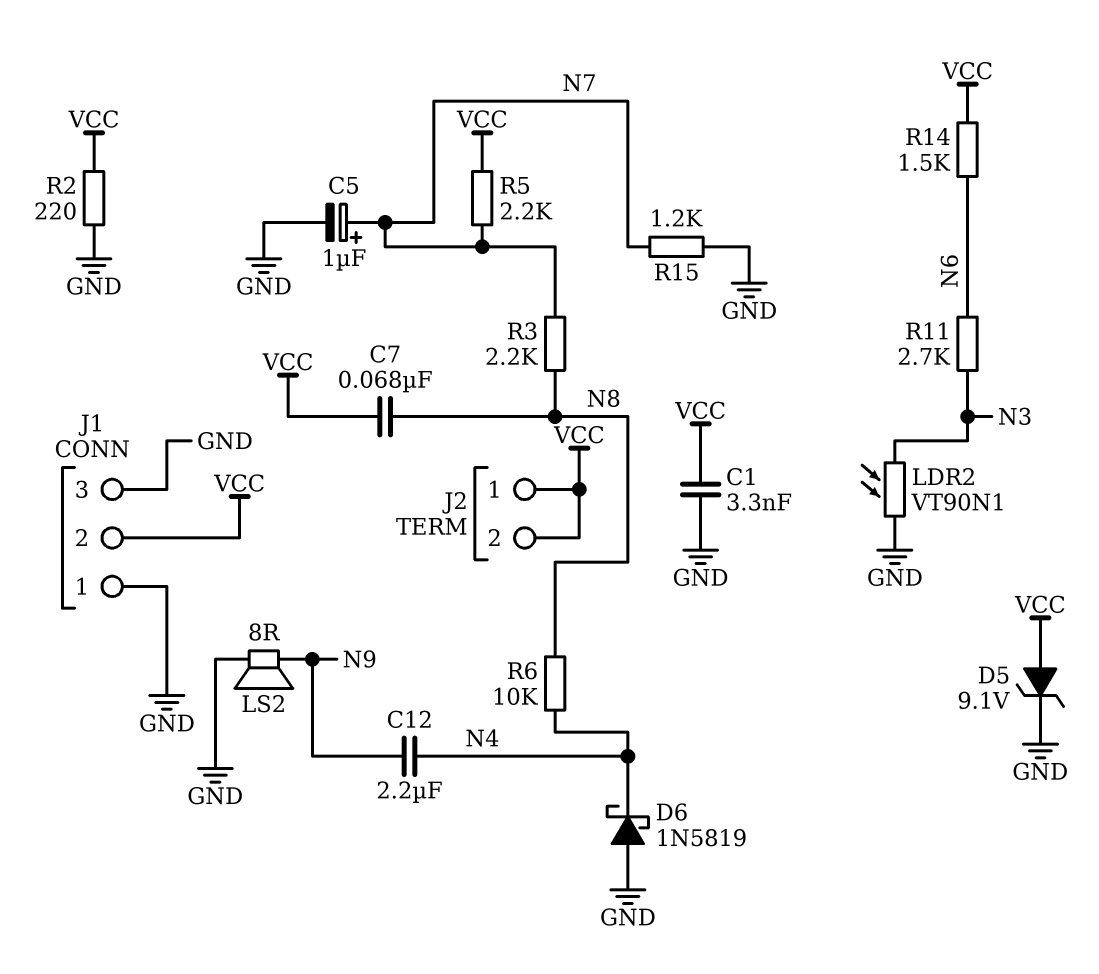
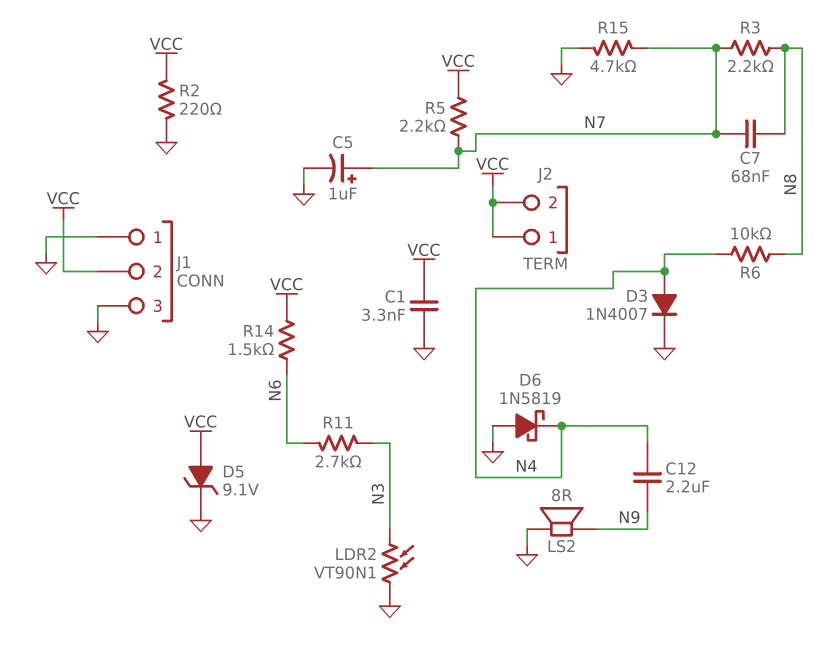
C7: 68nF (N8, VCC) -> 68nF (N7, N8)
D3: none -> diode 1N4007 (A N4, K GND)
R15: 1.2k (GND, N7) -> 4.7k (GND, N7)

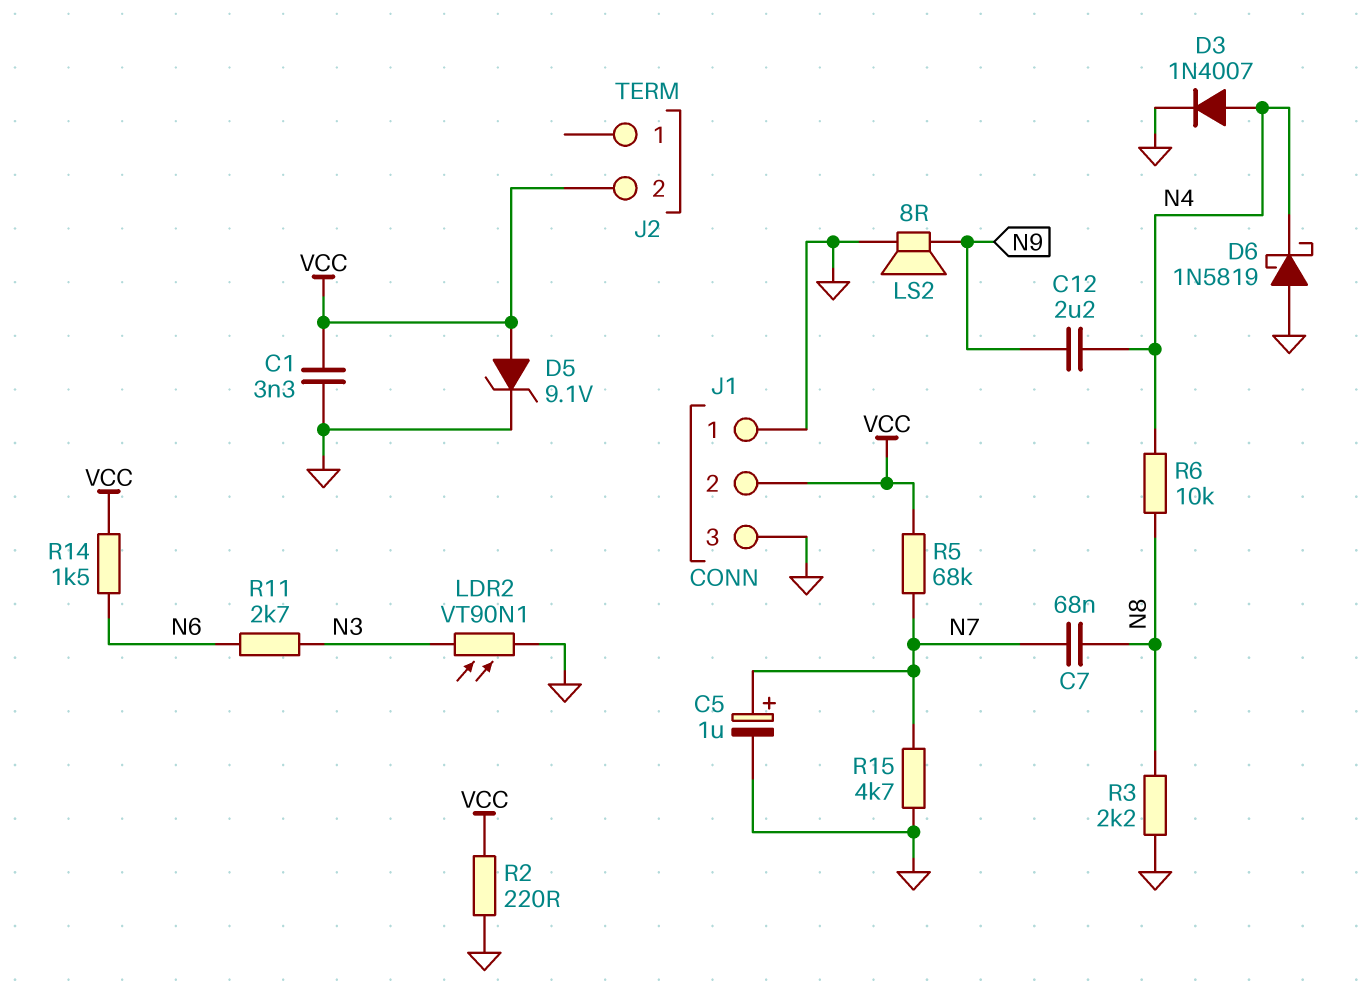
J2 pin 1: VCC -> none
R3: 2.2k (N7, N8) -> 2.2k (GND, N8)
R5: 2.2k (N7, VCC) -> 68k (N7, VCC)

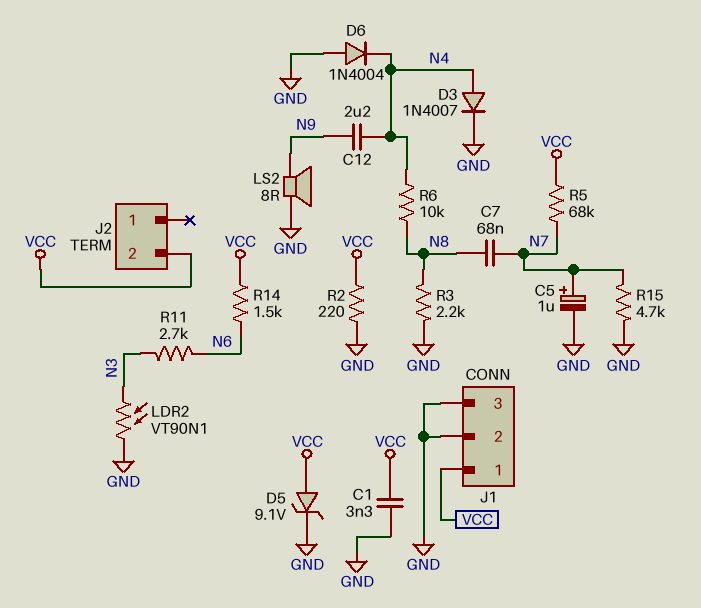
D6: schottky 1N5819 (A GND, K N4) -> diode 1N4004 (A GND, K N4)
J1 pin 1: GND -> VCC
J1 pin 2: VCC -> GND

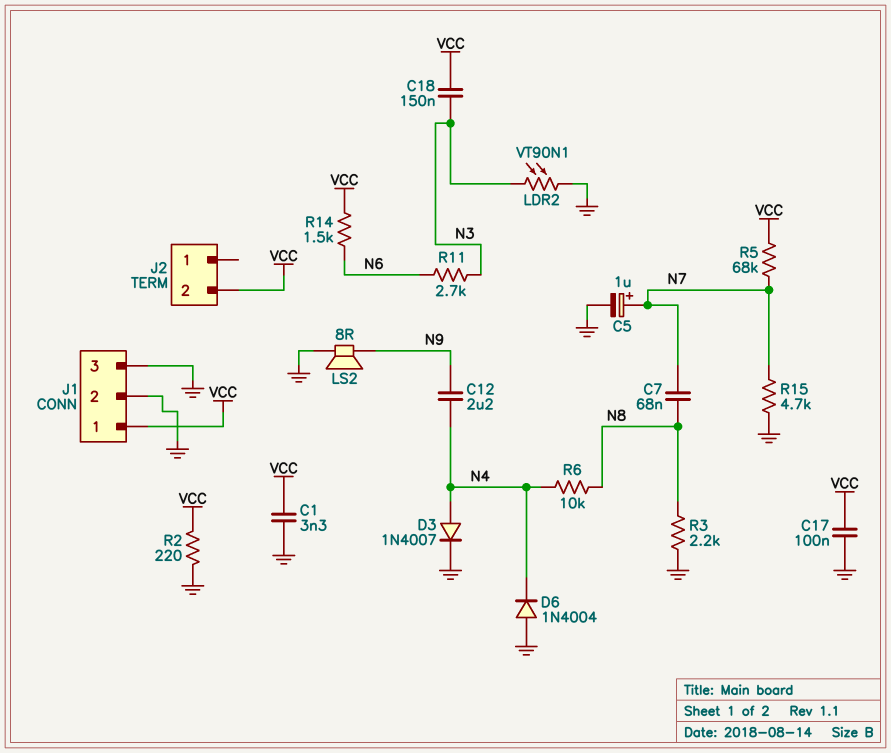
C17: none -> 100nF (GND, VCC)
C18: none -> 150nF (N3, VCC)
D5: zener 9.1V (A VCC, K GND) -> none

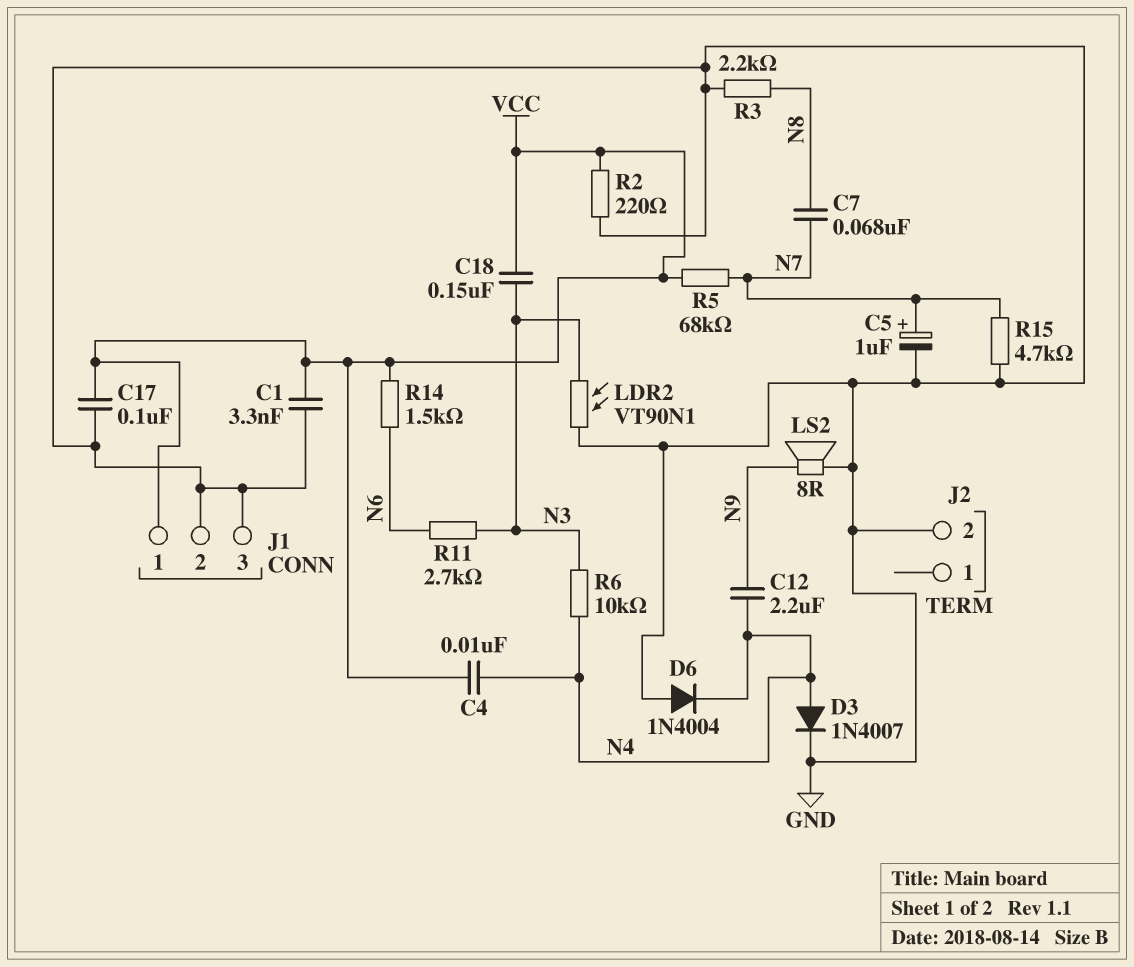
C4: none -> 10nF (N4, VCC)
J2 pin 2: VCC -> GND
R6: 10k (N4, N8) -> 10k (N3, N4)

▸ EXERCISE OBJECTIVE: Print the lines from the one holding "J1 pin 2: VCC -> GND" through the last line of the records, word for word, and omit the pictures.

▸ RESPONSE TO THE TASK:
J1 pin 2: VCC -> GND

C17: none -> 100nF (GND, VCC)
C18: none -> 150nF (N3, VCC)
D5: zener 9.1V (A VCC, K GND) -> none

C4: none -> 10nF (N4, VCC)
J2 pin 2: VCC -> GND
R6: 10k (N4, N8) -> 10k (N3, N4)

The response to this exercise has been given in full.